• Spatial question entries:
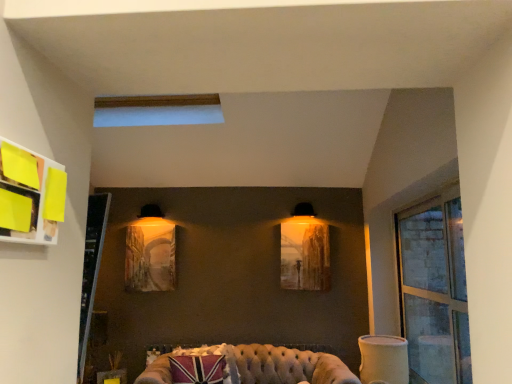
Question: From the image's perspective, relative to matte glass picture frame at center, which appears as the 2th picture frame when viewed from the left, is yellow paper at upper left above or below?

Choices:
 (A) above
 (B) below

Answer: (A)

Question: Is yellow paper at upper left taller or shorter than matte glass picture frame at center, which appears as the 2th picture frame when viewed from the left?

Choices:
 (A) tall
 (B) short

Answer: (B)

Question: Estimate the real-world distances between objects in this image. Which object is farther from the matte wooden picture frame at center, which is the first picture frame in left-to-right order?

Choices:
 (A) tufted leather couch at lower center
 (B) yellow paper at upper left
 (C) transparent glass window at right
 (D) matte glass picture frame at center, which appears as the 2th picture frame when viewed from the left

Answer: (B)

Question: Estimate the real-world distances between objects in this image. Which object is farther from the tufted leather couch at lower center?

Choices:
 (A) matte wooden picture frame at center, the 2th picture frame viewed from the right
 (B) transparent glass window at right
 (C) yellow paper at upper left
 (D) matte glass picture frame at center, the first picture frame positioned from the right

Answer: (C)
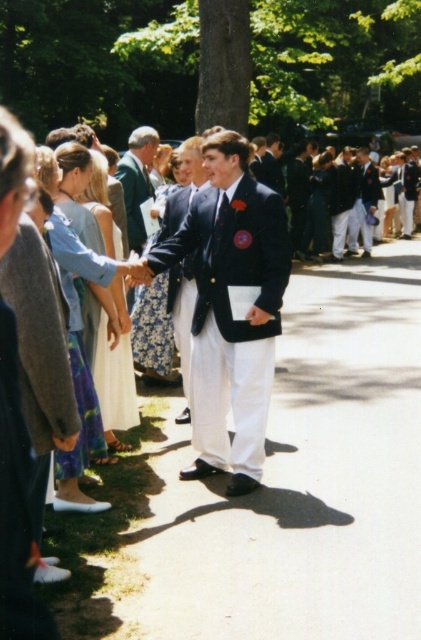
You are attending a formal event and notice two items at the center of the scene. Which one is bigger between the white satin dress at center and the green wool blazer at center?

The white satin dress at center is larger in size than the green wool blazer at center.

You are a photographer at the event and need to ensure both the white satin dress at center and the dark blue blazer at center are visible in the photo. Which one should you focus on to make sure the other is also in the frame?

The white satin dress at center is in front of the dark blue blazer at center. Therefore, focusing on the white satin dress at center will ensure the dark blue blazer at center is also visible behind it.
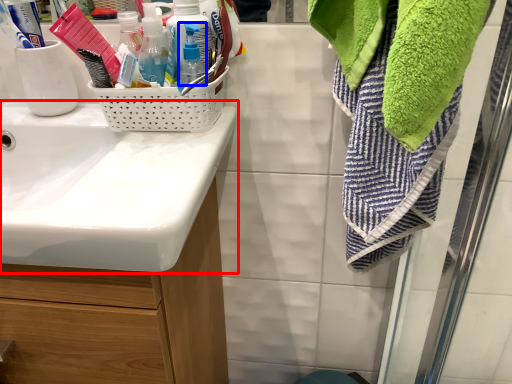
Question: Among these objects, which one is farthest to the camera, sink (highlighted by a red box) or bottle (highlighted by a blue box)?

Choices:
 (A) sink
 (B) bottle

Answer: (B)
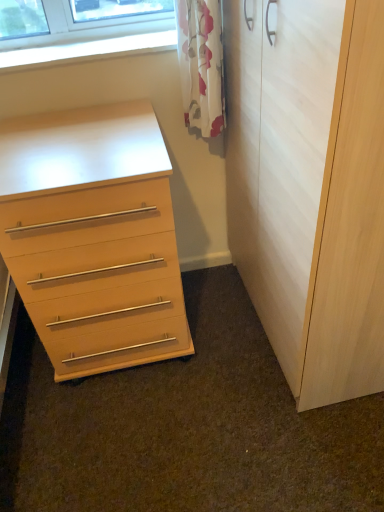
You are a GUI agent. You are given a task and a screenshot of the screen. Output one action in this format:
    pyautogui.click(x=<x>, y=<y>)
    Task: Click on the free space above clear glass window at upper left (from a real-world perspective)
    The image size is (384, 512).
    Given the screenshot: What is the action you would take?
    pyautogui.click(x=102, y=44)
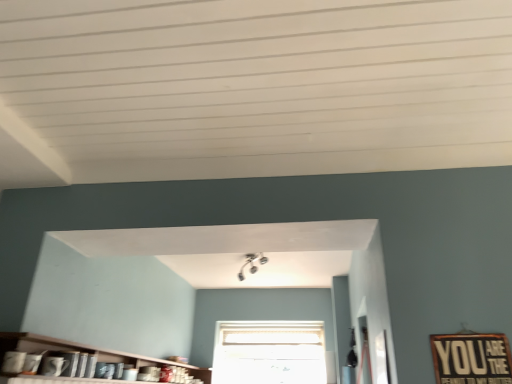
You are a GUI agent. You are given a task and a screenshot of the screen. Output one action in this format:
    pyautogui.click(x=<x>, y=<y>)
    Task: Click on the white frosted glass window at center
    This screenshot has height=384, width=512.
    Given the screenshot: What is the action you would take?
    pyautogui.click(x=269, y=352)

What do you see at coordinates (269, 352) in the screenshot? I see `white frosted glass window at center` at bounding box center [269, 352].

In order to click on matte wooden shelf at lower left in this screenshot , I will do `click(70, 349)`.

Describe the element at coordinates (70, 349) in the screenshot. The height and width of the screenshot is (384, 512). I see `matte wooden shelf at lower left` at that location.

What is the approximate height of matte wooden shelf at lower left?

It is 7.81 inches.

Identify the location of white frosted glass window at center. (269, 352).

Is white frosted glass window at center to the left of matte wooden shelf at lower left from the viewer's perspective?

Incorrect, white frosted glass window at center is not on the left side of matte wooden shelf at lower left.

Considering the positions of objects white frosted glass window at center and matte wooden shelf at lower left in the image provided, who is in front, white frosted glass window at center or matte wooden shelf at lower left?

matte wooden shelf at lower left is closer to the camera.

Does point (282, 381) come closer to viewer compared to point (127, 358)?

No, (282, 381) is further to viewer.

From the image's perspective, relative to matte wooden shelf at lower left, is white frosted glass window at center above or below?

white frosted glass window at center is situated lower than matte wooden shelf at lower left in the image.

From a real-world perspective, is white frosted glass window at center located beneath matte wooden shelf at lower left?

No, from a real-world perspective, white frosted glass window at center is not below matte wooden shelf at lower left.

Between white frosted glass window at center and matte wooden shelf at lower left, which one has smaller width?

white frosted glass window at center is thinner.

From their relative heights in the image, would you say white frosted glass window at center is taller or shorter than matte wooden shelf at lower left?

Considering their sizes, white frosted glass window at center has more height than matte wooden shelf at lower left.

Between white frosted glass window at center and matte wooden shelf at lower left, which one has larger size?

matte wooden shelf at lower left.

Is matte wooden shelf at lower left inside white frosted glass window at center?

Definitely not — matte wooden shelf at lower left is not inside white frosted glass window at center.

Is white frosted glass window at center touching matte wooden shelf at lower left?

No, white frosted glass window at center is not in contact with matte wooden shelf at lower left.

Is white frosted glass window at center looking in the opposite direction of matte wooden shelf at lower left?

No, white frosted glass window at center's orientation is not away from matte wooden shelf at lower left.

How many degrees apart are the facing directions of white frosted glass window at center and matte wooden shelf at lower left?

The facing directions of white frosted glass window at center and matte wooden shelf at lower left are 90.7 degrees apart.

Where is `window below the matte wooden shelf at lower left (from the image's perspective)`? Image resolution: width=512 pixels, height=384 pixels. window below the matte wooden shelf at lower left (from the image's perspective) is located at coordinates (269, 352).

Does matte wooden shelf at lower left appear on the left side of white frosted glass window at center?

Yes.

Which is in front, matte wooden shelf at lower left or white frosted glass window at center?

matte wooden shelf at lower left is in front.

Is point (200, 369) more distant than point (222, 355)?

No, it is not.

From the image's perspective, relative to white frosted glass window at center, is matte wooden shelf at lower left above or below?

matte wooden shelf at lower left is above white frosted glass window at center.

From a real-world perspective, which object rests below the other?

In real-world perspective, matte wooden shelf at lower left is lower.

Between matte wooden shelf at lower left and white frosted glass window at center, which one has smaller width?

white frosted glass window at center.

Which of these two, matte wooden shelf at lower left or white frosted glass window at center, stands taller?

white frosted glass window at center.

Which of these two, matte wooden shelf at lower left or white frosted glass window at center, is smaller?

white frosted glass window at center.

Is white frosted glass window at center a part of matte wooden shelf at lower left?

No.

Would you consider matte wooden shelf at lower left to be distant from white frosted glass window at center?

Yes, matte wooden shelf at lower left and white frosted glass window at center are quite far apart.

Is matte wooden shelf at lower left facing towards white frosted glass window at center?

No, matte wooden shelf at lower left is not oriented towards white frosted glass window at center.

Can you tell me how much matte wooden shelf at lower left and white frosted glass window at center differ in facing direction?

The facing directions of matte wooden shelf at lower left and white frosted glass window at center are 90.7 degrees apart.

Locate an element on the screen. The image size is (512, 384). window below the matte wooden shelf at lower left (from the image's perspective) is located at coordinates (269, 352).

Locate an element on the screen. window behind the matte wooden shelf at lower left is located at coordinates (269, 352).

You are a GUI agent. You are given a task and a screenshot of the screen. Output one action in this format:
    pyautogui.click(x=<x>, y=<y>)
    Task: Click on the shelf on the left of white frosted glass window at center
    The image size is (512, 384).
    Given the screenshot: What is the action you would take?
    pyautogui.click(x=70, y=349)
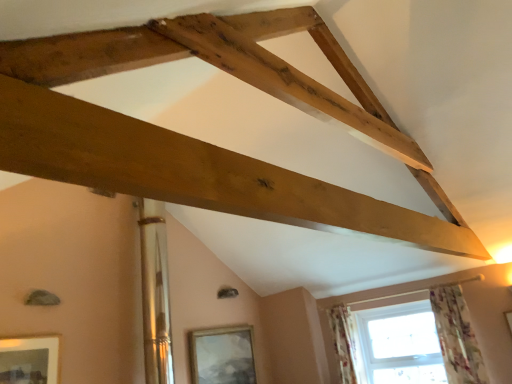
Question: Is floral fabric curtain at lower right, marked as the first curtain in a back-to-front arrangement, located within floral fabric curtain at lower right, the first curtain when ordered from front to back?

Choices:
 (A) yes
 (B) no

Answer: (B)

Question: Can you confirm if floral fabric curtain at lower right, the 1th curtain when ordered from right to left, is taller than floral fabric curtain at lower right, arranged as the second curtain when viewed from the front?

Choices:
 (A) yes
 (B) no

Answer: (A)

Question: From the image's perspective, would you say floral fabric curtain at lower right, the first curtain when ordered from front to back, is shown under floral fabric curtain at lower right, marked as the first curtain in a back-to-front arrangement?

Choices:
 (A) yes
 (B) no

Answer: (B)

Question: Could you tell me if floral fabric curtain at lower right, placed as the 2th curtain when sorted from back to front, is facing floral fabric curtain at lower right, positioned as the second curtain in right-to-left order?

Choices:
 (A) yes
 (B) no

Answer: (B)

Question: Does floral fabric curtain at lower right, placed as the 2th curtain when sorted from back to front, have a greater width compared to floral fabric curtain at lower right, marked as the first curtain in a back-to-front arrangement?

Choices:
 (A) no
 (B) yes

Answer: (A)

Question: Is floral fabric curtain at lower right, placed as the 2th curtain when sorted from back to front, touching floral fabric curtain at lower right, marked as the first curtain in a back-to-front arrangement?

Choices:
 (A) yes
 (B) no

Answer: (B)

Question: Is matte silver picture frame at lower center, acting as the 1th picture frame starting from the bottom, surrounding matte gold picture frame at lower left, the second picture frame from the bottom?

Choices:
 (A) no
 (B) yes

Answer: (A)

Question: From a real-world perspective, is matte silver picture frame at lower center, acting as the 1th picture frame starting from the bottom, positioned under matte gold picture frame at lower left, the first picture frame in the front-to-back sequence, based on gravity?

Choices:
 (A) yes
 (B) no

Answer: (A)

Question: Considering the relative sizes of matte silver picture frame at lower center, positioned as the 1th picture frame in back-to-front order, and matte gold picture frame at lower left, positioned as the 1th picture frame in left-to-right order, in the image provided, is matte silver picture frame at lower center, positioned as the 1th picture frame in back-to-front order, thinner than matte gold picture frame at lower left, positioned as the 1th picture frame in left-to-right order,?

Choices:
 (A) yes
 (B) no

Answer: (B)

Question: Is matte silver picture frame at lower center, which is counted as the 1th picture frame, starting from the right, outside matte gold picture frame at lower left, positioned as the 1th picture frame in left-to-right order?

Choices:
 (A) yes
 (B) no

Answer: (A)

Question: Is there a large distance between matte silver picture frame at lower center, placed as the second picture frame when sorted from front to back, and matte gold picture frame at lower left, which appears as the 2th picture frame when viewed from the back?

Choices:
 (A) yes
 (B) no

Answer: (A)

Question: From a real-world perspective, is matte silver picture frame at lower center, positioned as the 1th picture frame in back-to-front order, positioned over matte gold picture frame at lower left, the second picture frame in the right-to-left sequence, based on gravity?

Choices:
 (A) no
 (B) yes

Answer: (A)

Question: Is matte silver picture frame at lower center, the second picture frame positioned from the left, behind floral fabric curtain at lower right, the first curtain viewed from the left?

Choices:
 (A) no
 (B) yes

Answer: (A)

• DIRECTIONS FOR THIS TASK: Show every line in the entries above that contains the word "objects".

• WORKED SOLUTION:
Question: Estimate the real-world distances between objects in this image. Which object is farther from the matte wooden picture frame at center, which is the first picture frame in left-to-right order?
Question: Estimate the real-world distances between objects in this image. Which object is farther from the tufted leather couch at lower center?
Question: Among these objects, which one is farthest to the camera, sink (highlighted by a red box) or bottle (highlighted by a blue box)?
Considering the positions of objects white frosted glass window at center and matte wooden shelf at lower left in the image provided, who is in front, white frosted glass window at center or matte wooden shelf at lower left?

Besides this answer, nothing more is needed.